**Written instruction:**
Gather every line of the material below that contains the string "kern", treating uppercase and lowercase letters as different.

**Input:**

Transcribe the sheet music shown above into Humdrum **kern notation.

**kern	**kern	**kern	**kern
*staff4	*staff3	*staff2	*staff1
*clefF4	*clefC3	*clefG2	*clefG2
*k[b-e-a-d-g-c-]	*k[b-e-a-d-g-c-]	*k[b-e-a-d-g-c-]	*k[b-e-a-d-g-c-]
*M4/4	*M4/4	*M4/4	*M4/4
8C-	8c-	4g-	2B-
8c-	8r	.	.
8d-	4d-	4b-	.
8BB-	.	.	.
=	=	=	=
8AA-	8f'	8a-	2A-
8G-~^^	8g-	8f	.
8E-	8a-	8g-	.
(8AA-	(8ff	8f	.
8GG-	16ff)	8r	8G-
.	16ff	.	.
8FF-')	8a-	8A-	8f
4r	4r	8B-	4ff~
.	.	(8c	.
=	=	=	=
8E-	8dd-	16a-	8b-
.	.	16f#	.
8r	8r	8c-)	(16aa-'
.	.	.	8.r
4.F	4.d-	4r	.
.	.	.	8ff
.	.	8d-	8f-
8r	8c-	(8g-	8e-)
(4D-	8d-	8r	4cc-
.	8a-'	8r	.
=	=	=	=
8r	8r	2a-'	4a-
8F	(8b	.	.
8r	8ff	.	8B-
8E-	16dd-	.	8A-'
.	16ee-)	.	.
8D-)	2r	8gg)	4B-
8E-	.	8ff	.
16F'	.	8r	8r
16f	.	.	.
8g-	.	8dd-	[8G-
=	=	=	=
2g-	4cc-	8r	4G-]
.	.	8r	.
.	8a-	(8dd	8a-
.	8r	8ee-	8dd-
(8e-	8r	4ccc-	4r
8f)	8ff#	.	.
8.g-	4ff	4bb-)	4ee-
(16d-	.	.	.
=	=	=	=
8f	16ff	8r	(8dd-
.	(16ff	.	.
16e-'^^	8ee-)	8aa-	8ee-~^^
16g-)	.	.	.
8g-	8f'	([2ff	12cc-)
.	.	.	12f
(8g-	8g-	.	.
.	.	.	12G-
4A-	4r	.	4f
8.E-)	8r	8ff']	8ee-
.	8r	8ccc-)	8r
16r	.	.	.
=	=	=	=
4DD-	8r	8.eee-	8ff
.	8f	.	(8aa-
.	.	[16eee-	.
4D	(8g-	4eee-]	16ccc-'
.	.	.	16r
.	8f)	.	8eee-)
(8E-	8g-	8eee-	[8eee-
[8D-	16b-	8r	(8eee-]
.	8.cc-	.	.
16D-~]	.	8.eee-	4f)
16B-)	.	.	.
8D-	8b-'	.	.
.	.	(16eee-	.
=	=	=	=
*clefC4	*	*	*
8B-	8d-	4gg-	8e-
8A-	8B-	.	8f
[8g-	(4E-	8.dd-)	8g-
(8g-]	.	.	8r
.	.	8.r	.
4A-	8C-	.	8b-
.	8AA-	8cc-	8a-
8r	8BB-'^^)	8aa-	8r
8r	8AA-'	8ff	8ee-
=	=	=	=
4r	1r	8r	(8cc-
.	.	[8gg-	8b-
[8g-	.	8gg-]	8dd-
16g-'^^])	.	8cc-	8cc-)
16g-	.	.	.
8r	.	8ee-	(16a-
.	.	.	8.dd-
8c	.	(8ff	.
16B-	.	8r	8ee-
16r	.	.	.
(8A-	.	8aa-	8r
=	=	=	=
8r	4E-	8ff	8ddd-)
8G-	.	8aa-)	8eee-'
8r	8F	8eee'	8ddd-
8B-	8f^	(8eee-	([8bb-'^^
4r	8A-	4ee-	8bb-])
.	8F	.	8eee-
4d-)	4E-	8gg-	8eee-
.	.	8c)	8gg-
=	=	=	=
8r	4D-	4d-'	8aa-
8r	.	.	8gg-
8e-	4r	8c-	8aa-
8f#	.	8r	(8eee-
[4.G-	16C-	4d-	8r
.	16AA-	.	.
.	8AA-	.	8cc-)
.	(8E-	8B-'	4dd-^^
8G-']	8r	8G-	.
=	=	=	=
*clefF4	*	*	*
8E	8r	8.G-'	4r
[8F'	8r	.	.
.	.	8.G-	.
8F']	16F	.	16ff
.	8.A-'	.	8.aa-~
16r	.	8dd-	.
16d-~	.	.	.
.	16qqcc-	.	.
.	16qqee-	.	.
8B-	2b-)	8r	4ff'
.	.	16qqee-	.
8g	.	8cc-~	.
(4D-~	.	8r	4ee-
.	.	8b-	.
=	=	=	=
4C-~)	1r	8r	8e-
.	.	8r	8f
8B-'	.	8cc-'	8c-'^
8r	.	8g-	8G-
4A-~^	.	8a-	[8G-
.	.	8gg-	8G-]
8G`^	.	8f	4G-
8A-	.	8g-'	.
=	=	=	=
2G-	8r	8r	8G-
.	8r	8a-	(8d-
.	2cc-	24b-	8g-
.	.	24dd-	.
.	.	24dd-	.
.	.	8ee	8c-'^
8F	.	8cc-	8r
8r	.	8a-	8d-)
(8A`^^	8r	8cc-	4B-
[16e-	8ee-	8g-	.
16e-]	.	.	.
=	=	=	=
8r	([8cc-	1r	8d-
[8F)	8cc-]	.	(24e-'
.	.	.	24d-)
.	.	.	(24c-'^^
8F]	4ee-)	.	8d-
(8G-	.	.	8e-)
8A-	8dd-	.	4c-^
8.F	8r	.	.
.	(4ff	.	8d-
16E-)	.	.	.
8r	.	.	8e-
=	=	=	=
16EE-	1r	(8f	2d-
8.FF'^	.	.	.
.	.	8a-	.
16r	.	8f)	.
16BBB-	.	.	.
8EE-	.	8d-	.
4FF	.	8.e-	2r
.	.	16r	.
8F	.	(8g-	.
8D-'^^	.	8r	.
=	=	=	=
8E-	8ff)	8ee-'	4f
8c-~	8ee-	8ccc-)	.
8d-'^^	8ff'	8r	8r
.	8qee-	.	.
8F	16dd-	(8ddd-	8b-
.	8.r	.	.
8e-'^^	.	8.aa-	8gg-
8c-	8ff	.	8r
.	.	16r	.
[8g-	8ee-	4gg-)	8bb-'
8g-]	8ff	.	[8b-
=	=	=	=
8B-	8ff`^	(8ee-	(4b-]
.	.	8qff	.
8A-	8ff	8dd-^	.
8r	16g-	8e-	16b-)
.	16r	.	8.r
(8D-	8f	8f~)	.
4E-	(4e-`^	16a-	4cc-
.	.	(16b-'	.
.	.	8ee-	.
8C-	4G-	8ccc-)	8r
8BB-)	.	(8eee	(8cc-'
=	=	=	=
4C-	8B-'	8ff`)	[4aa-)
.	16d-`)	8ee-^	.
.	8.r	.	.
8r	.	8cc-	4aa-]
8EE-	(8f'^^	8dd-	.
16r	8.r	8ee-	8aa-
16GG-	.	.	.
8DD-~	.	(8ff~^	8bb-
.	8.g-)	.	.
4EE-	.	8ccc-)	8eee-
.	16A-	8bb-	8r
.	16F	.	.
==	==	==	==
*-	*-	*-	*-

**Result of the exercise:**
Transcribe the sheet music shown above into Humdrum **kern notation.
**kern	**kern	**kern	**kern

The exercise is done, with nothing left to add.